> TASK BRIEF
Pull out every line in the data that has the string "none" in it.

> ENTRIES SHOWN

Segment Open

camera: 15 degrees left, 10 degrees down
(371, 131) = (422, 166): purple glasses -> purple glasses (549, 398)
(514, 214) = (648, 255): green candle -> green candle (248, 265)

Segment Closed
Segment Open

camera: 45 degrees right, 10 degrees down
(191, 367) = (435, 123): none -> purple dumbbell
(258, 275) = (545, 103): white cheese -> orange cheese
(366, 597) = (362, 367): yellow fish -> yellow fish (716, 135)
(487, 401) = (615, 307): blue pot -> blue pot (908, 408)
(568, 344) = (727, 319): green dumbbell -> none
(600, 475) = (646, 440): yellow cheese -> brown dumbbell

Segment Closed

> RESULT
(191, 367) = (435, 123): none -> purple dumbbell
(568, 344) = (727, 319): green dumbbell -> none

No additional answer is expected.